======== Supplied records ========

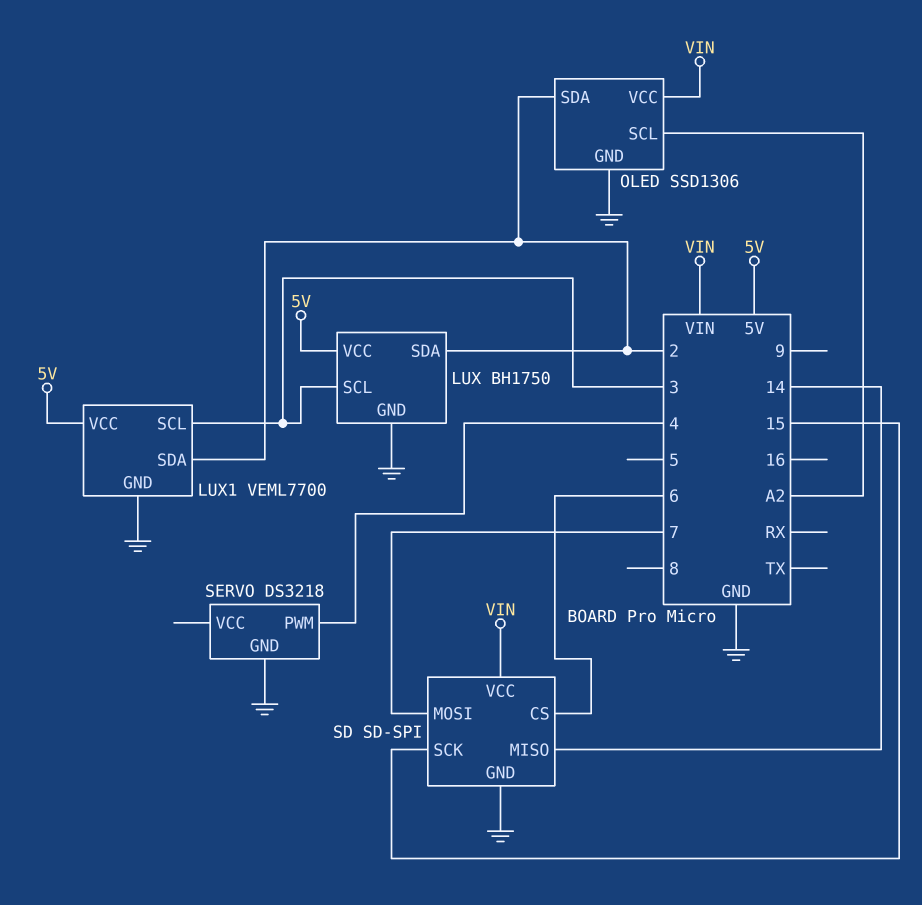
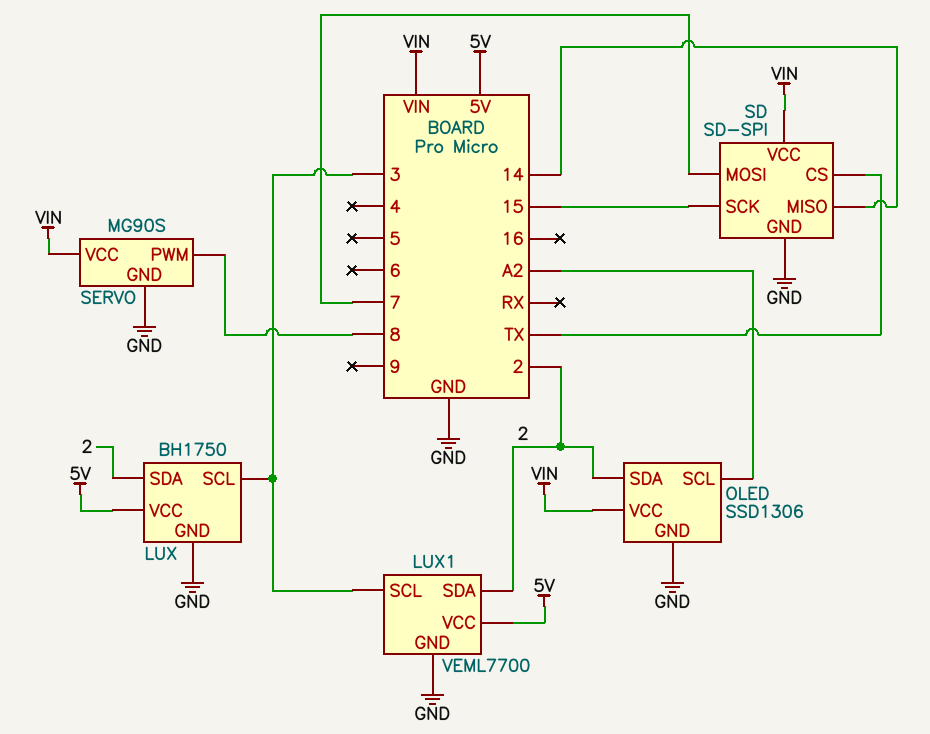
SD pin CS: 6 -> TX
SERVO: DS3218 -> MG90S
SERVO pin PWM: 4 -> 8
SERVO pin VCC: none -> VIN

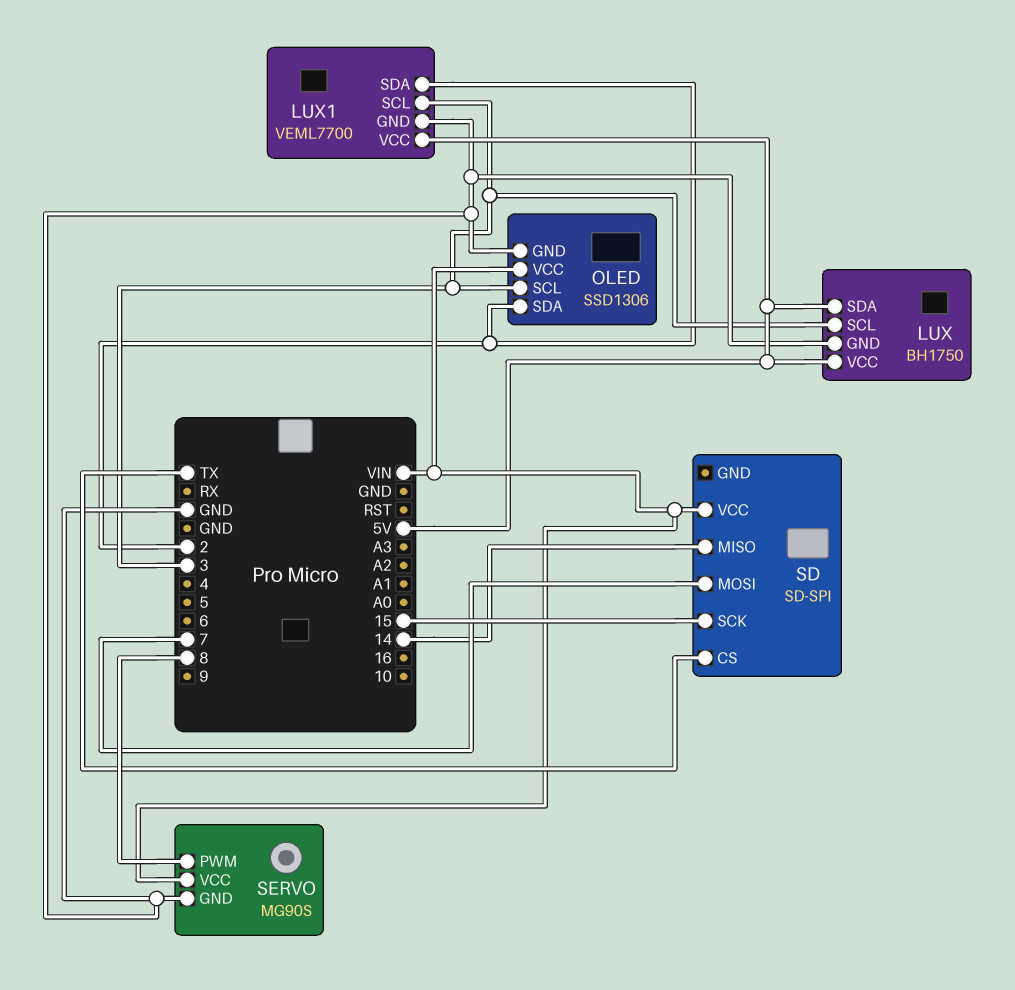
LUX pin SDA: 2 -> 5V
OLED pin SCL: A2 -> 3
SD pin GND: GND -> none

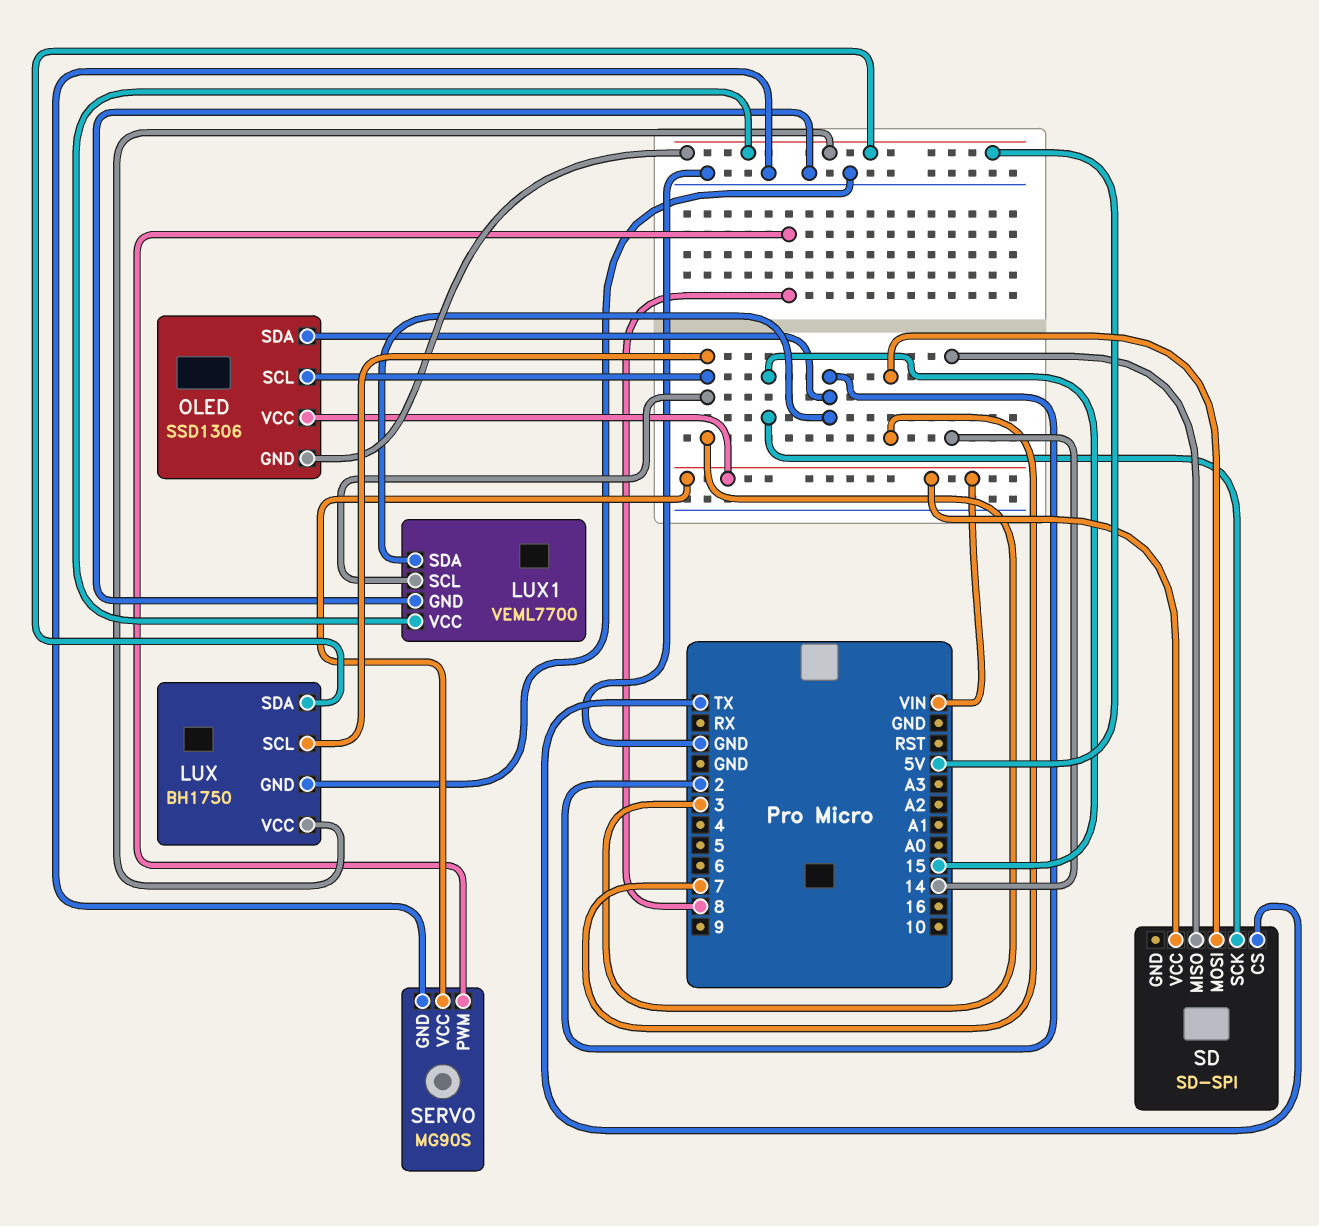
OLED pin GND: GND -> 5V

========

Start at the first line and set down all of the data exactly, passing over the pictures.

# Result of the task
SD pin CS: 6 -> TX
SERVO: DS3218 -> MG90S
SERVO pin PWM: 4 -> 8
SERVO pin VCC: none -> VIN

LUX pin SDA: 2 -> 5V
OLED pin SCL: A2 -> 3
SD pin GND: GND -> none

OLED pin GND: GND -> 5V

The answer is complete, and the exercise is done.